Object state change records
*****
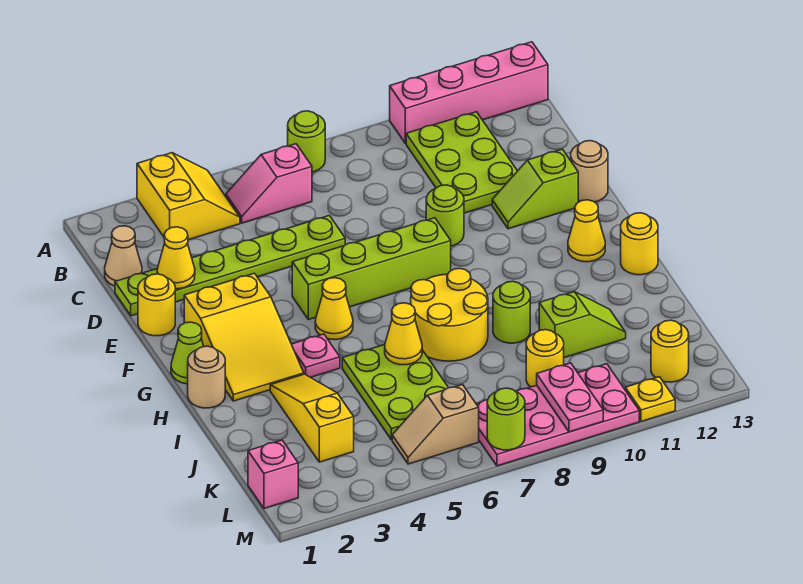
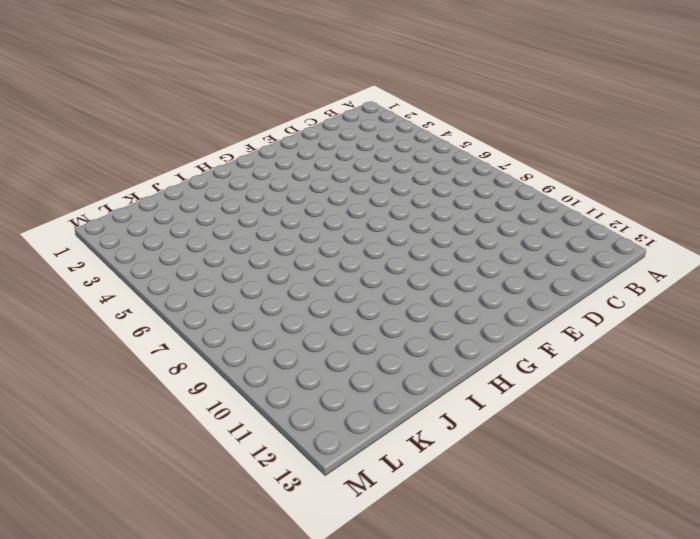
none -> yellow slope A3:B4 level 1 top 3
none -> lime round brick A7 level 1
none -> pink brick A10:A13 level 1
none -> pink slope B5:B6 level 1 top 6

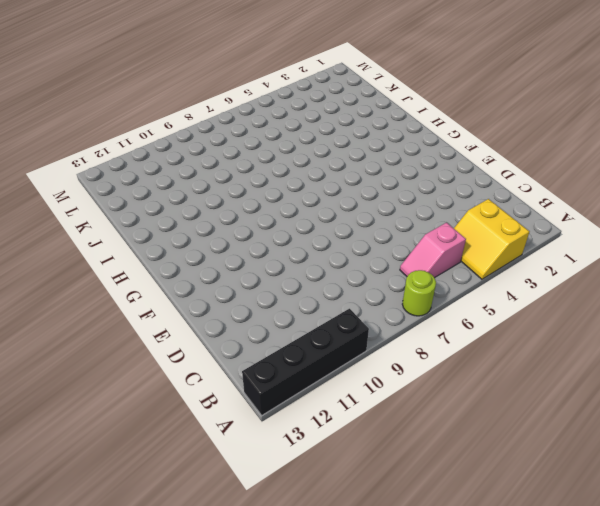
black brick A10:A13 level 1 -> pink brick A10:A13 level 1
pink slope B5:B6 level 1 top 5 -> pink slope B5:B6 level 1 top 6
none -> lime plate B10:D11 level 1
none -> tan cone C1 level 1
none -> lime plate D1:D6 level 1
none -> yellow round brick E1 level 1

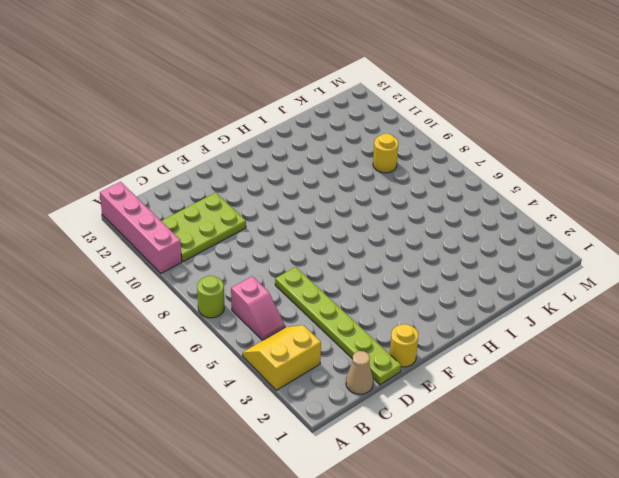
none -> lime round brick E9 level 1
none -> lime slope E11:E12 level 1 top 12
none -> tan round brick E13 level 1
none -> yellow slope F2:H3 level 1 top F

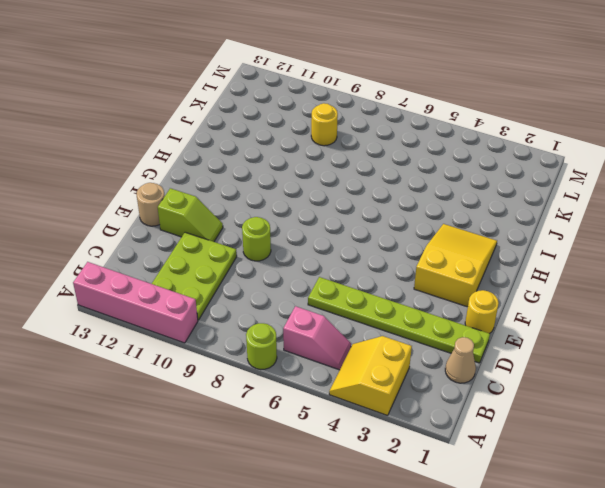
none -> lime brick F5:F8 level 1
none -> lime cone G1 level 1
none -> yellow cone G5 level 1
none -> yellow cone G12 level 1

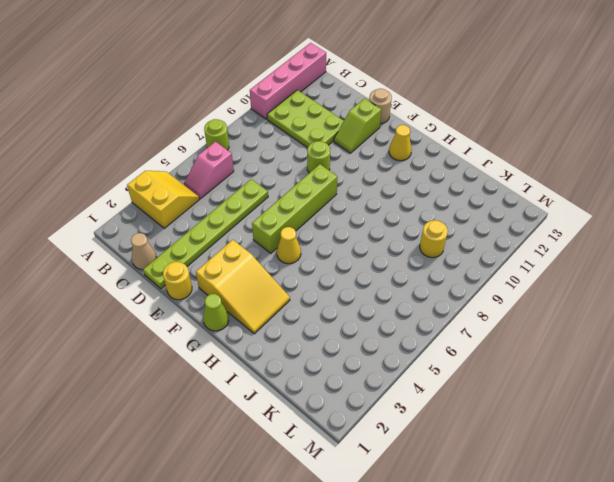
none -> tan round brick H1 level 1
none -> pink plate H4 level 1
none -> yellow round brick H7:I8 level 1
none -> yellow round brick H13 level 1

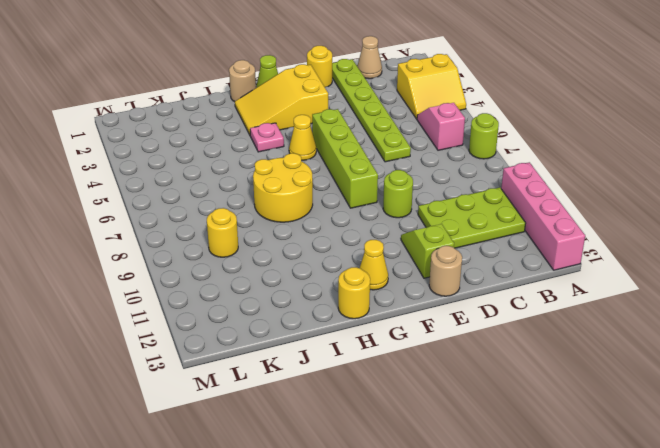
none -> yellow slope I3:K3 level 1 top K
none -> lime plate I5:K6 level 1
none -> lime round brick I9 level 1
none -> lime slope J10:J11 level 1 top 10

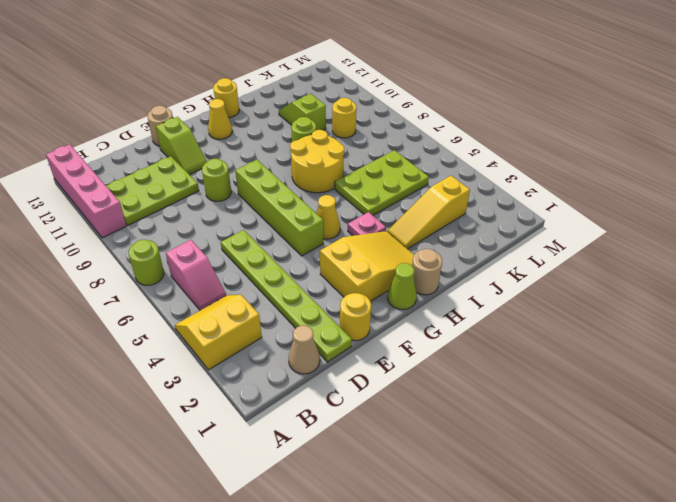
none -> pink brick L1 level 1
none -> tan slope L5:L6 level 1 top 6
none -> pink plate L7:M10 level 1
none -> yellow round brick L12 level 1

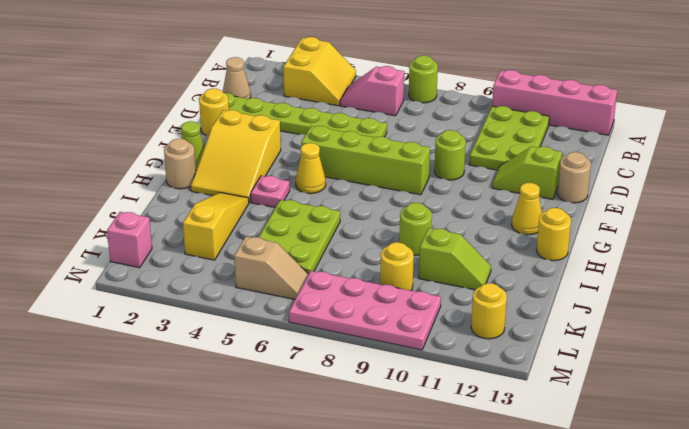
tan slope L5:L6 level 1 top 5 -> tan slope L5:L6 level 1 top 6
none -> yellow round brick H7:I8 level 1
none -> yellow plate M11 level 1
none -> yellow cone D2 level 2
none -> yellow cone I6 level 2

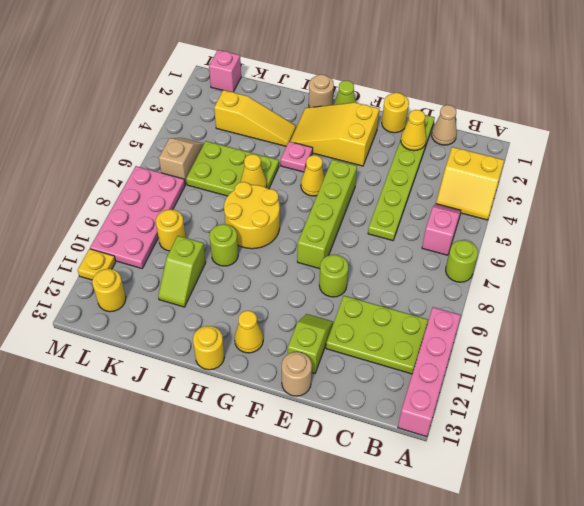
none -> pink plate L9:M9 level 2
none -> lime round brick M7 level 2

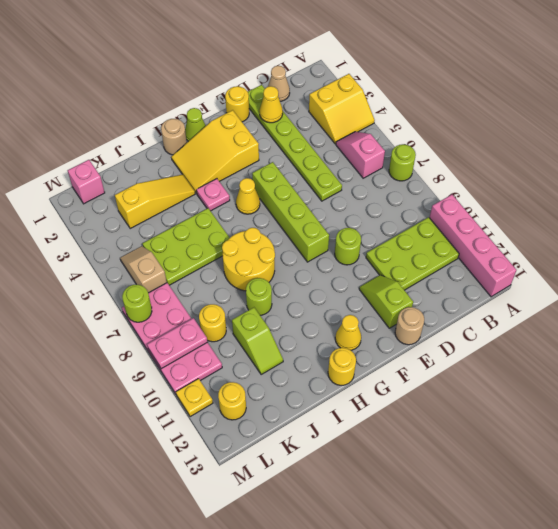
none -> yellow cone I6 level 2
*****
What you should do
Show me every line of the entries above that holds "pink".

Answer for the task
none -> pink brick A10:A13 level 1
none -> pink slope B5:B6 level 1 top 6
black brick A10:A13 level 1 -> pink brick A10:A13 level 1
pink slope B5:B6 level 1 top 5 -> pink slope B5:B6 level 1 top 6
none -> pink plate H4 level 1
none -> pink brick L1 level 1
none -> pink plate L7:M10 level 1
none -> pink plate L9:M9 level 2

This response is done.